▶ [EXERCISE INSTRUCTIONS]:
Starting at the line that contains "R7: 100k (0V, W3) -> 75k (0V, W3)", copy every line to the end of the material below exactly, and omit the pictures.

•••

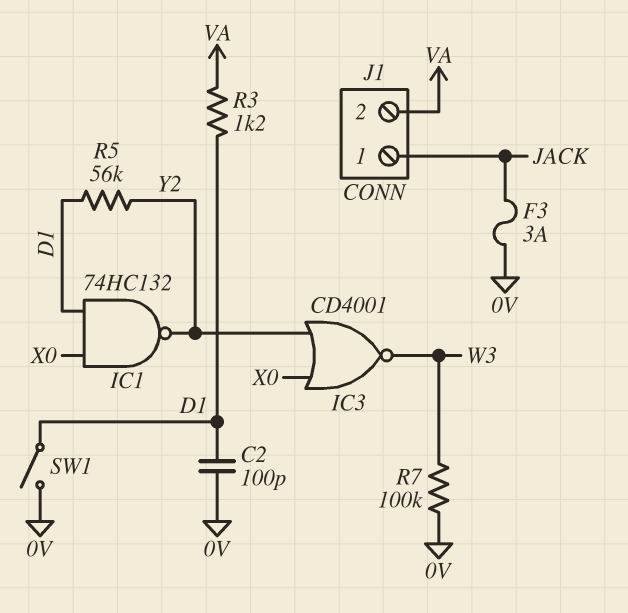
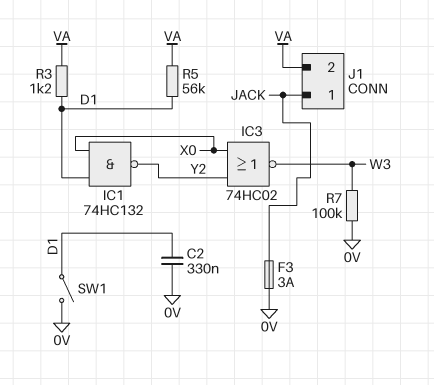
C2: 100pF (0V, D1) -> 330nF (0V, D1)
IC3: NOR CD4001 (in X0, in Y2, out W3) -> NOR 74HC02 (in X0, in Y2, out W3)
R5: 56k (D1, Y2) -> 56k (D1, VA)

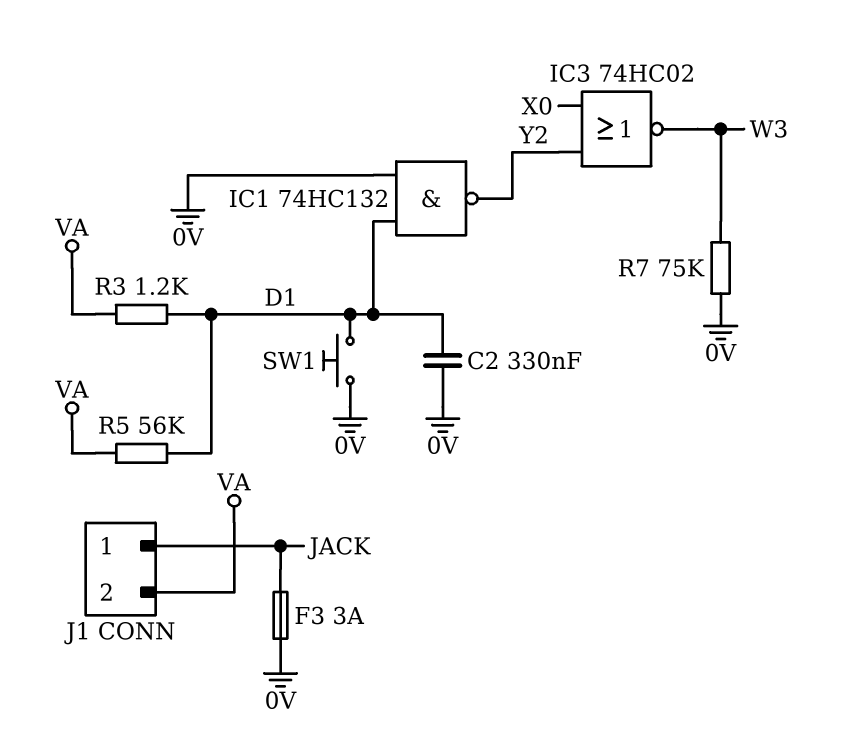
IC1: NAND 74HC132 (in D1, in X0, out Y2) -> NAND 74HC132 (in 0V, in D1, out Y2)
R7: 100k (0V, W3) -> 75k (0V, W3)
SW1: switch (0V, D1) -> button (0V, D1)

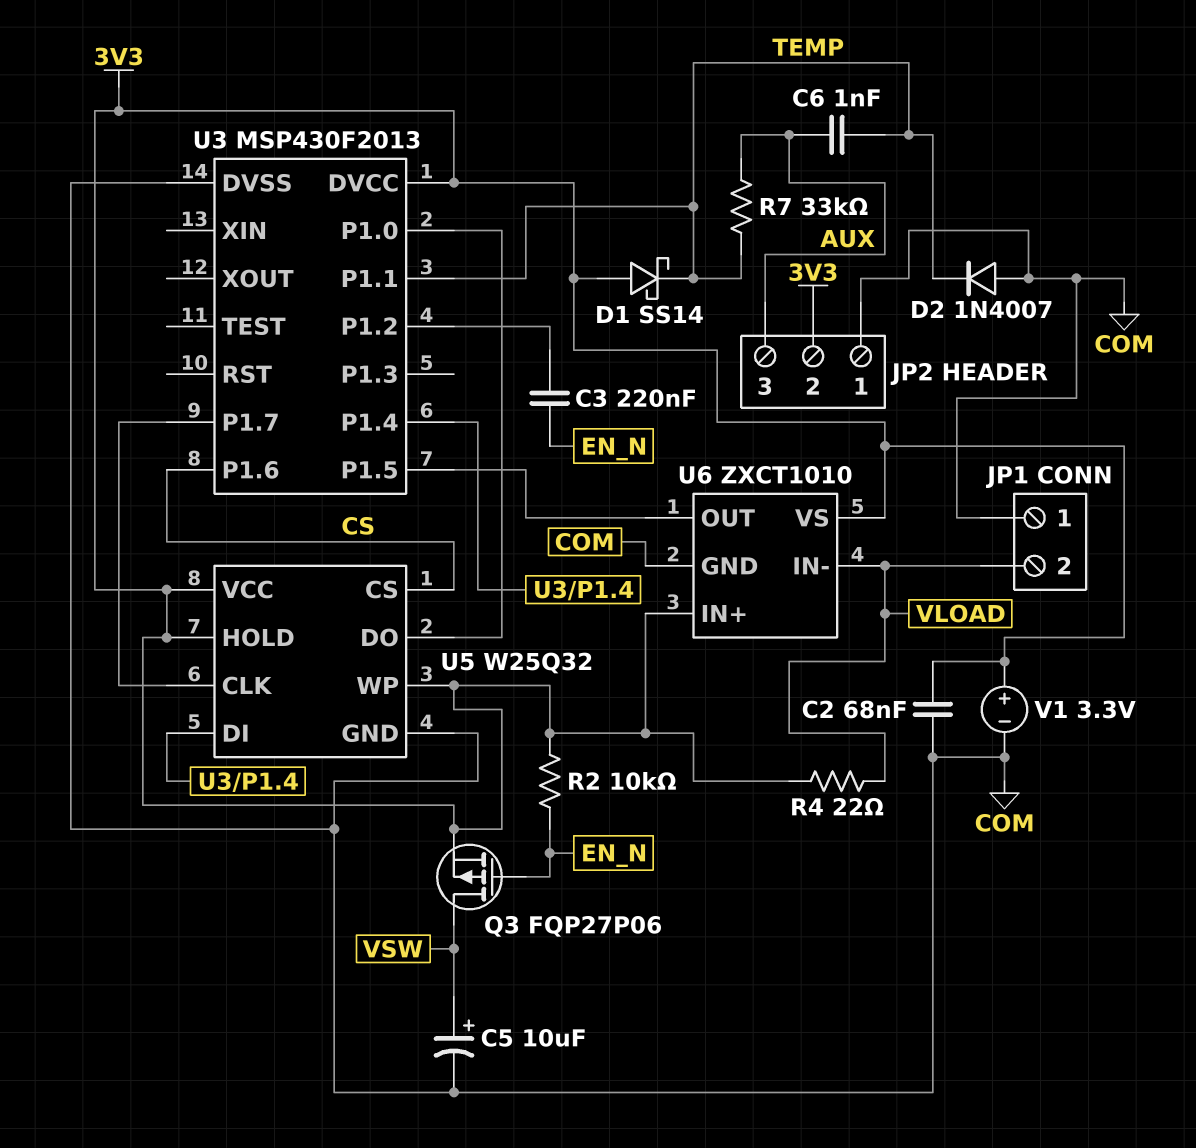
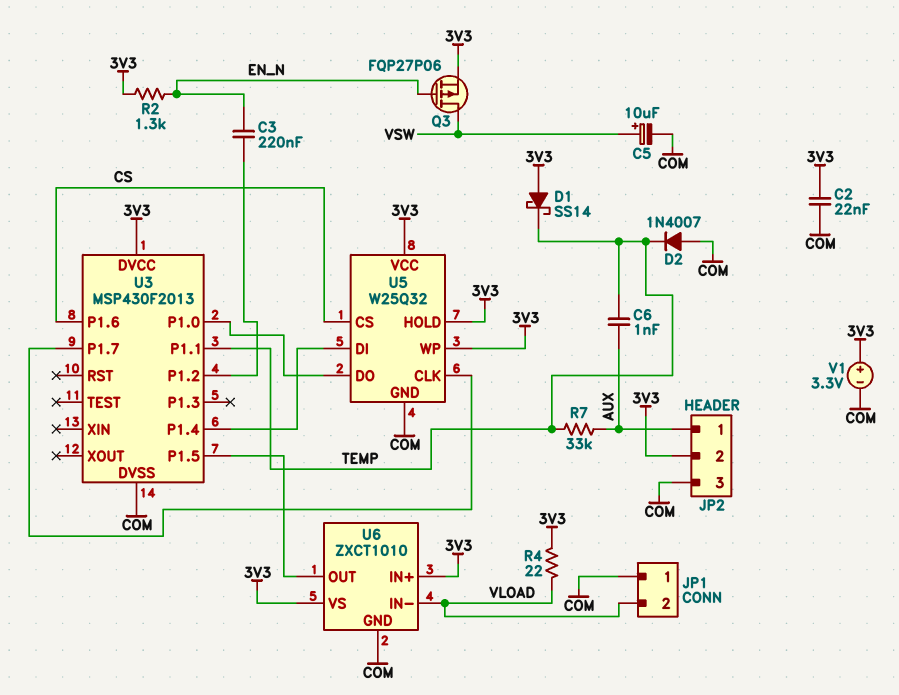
C2: 68nF (3V3, COM) -> 22nF (3V3, COM)
JP2 pin 1: COM -> AUX
JP2 pin 3: AUX -> COM
R2: 10k (3V3, EN_N) -> 1.3k (3V3, EN_N)

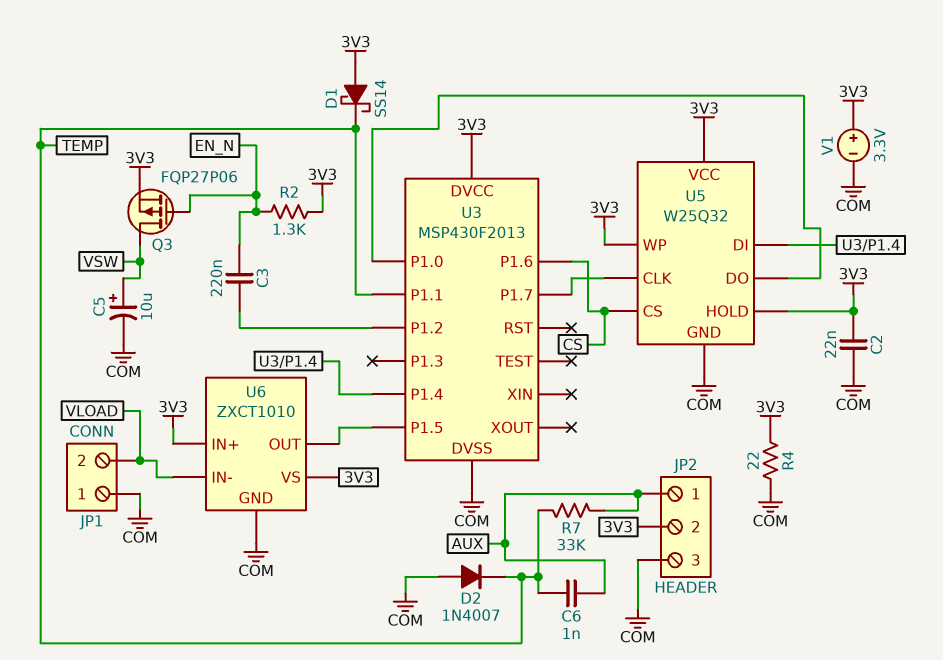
R4: 22 (3V3, VLOAD) -> 22 (3V3, COM)

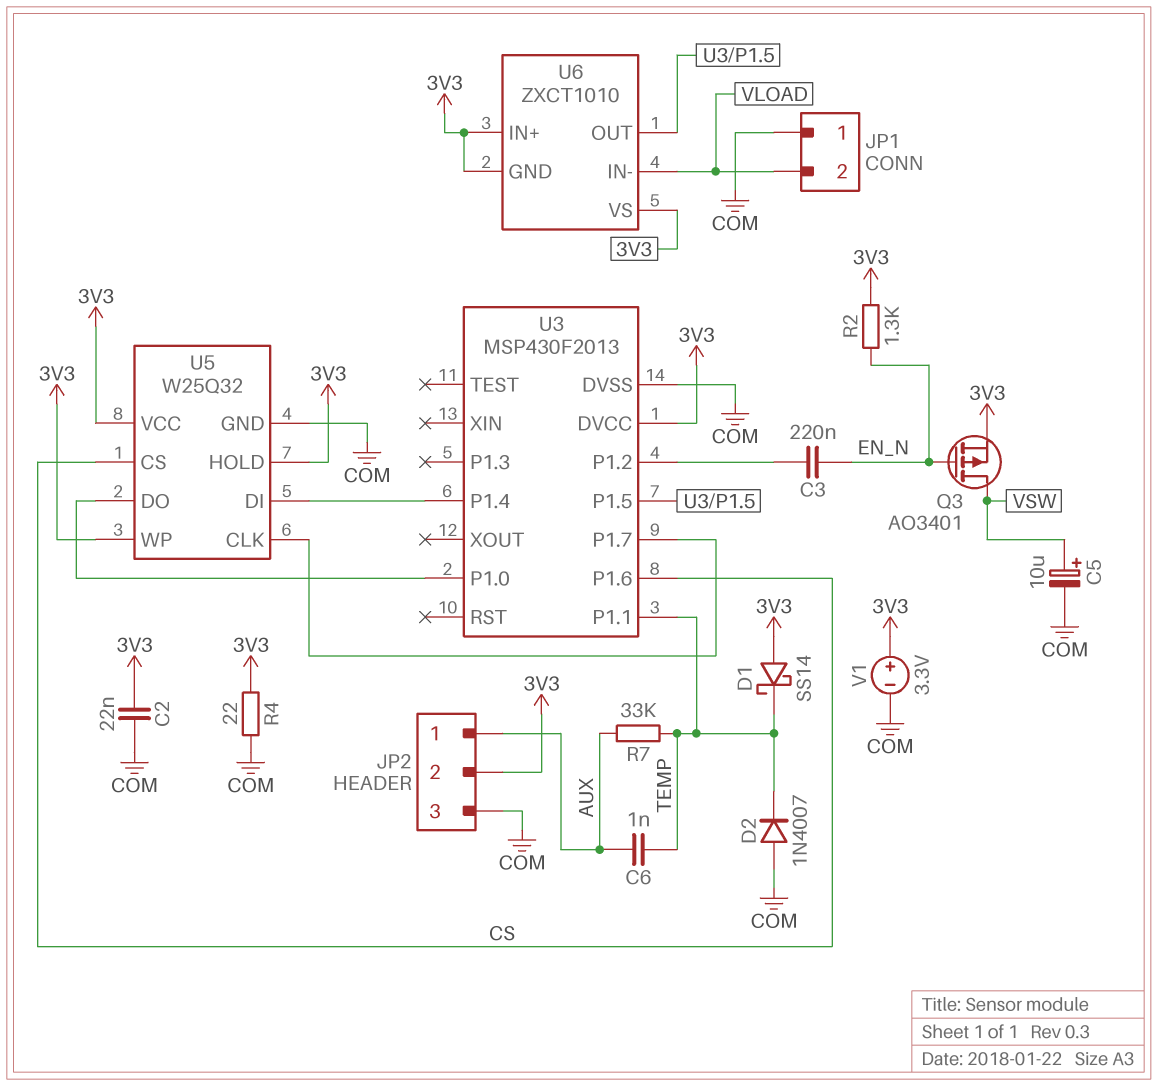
Q3: PMOS FQP27P06 (G EN_N, D VSW, S 3V3) -> PMOS AO3401 (G EN_N, D VSW, S 3V3)
U6 pin GND: COM -> 3V3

•••

▶ [THE COMPLETED TASK]:
R7: 100k (0V, W3) -> 75k (0V, W3)
SW1: switch (0V, D1) -> button (0V, D1)

C2: 68nF (3V3, COM) -> 22nF (3V3, COM)
JP2 pin 1: COM -> AUX
JP2 pin 3: AUX -> COM
R2: 10k (3V3, EN_N) -> 1.3k (3V3, EN_N)

R4: 22 (3V3, VLOAD) -> 22 (3V3, COM)

Q3: PMOS FQP27P06 (G EN_N, D VSW, S 3V3) -> PMOS AO3401 (G EN_N, D VSW, S 3V3)
U6 pin GND: COM -> 3V3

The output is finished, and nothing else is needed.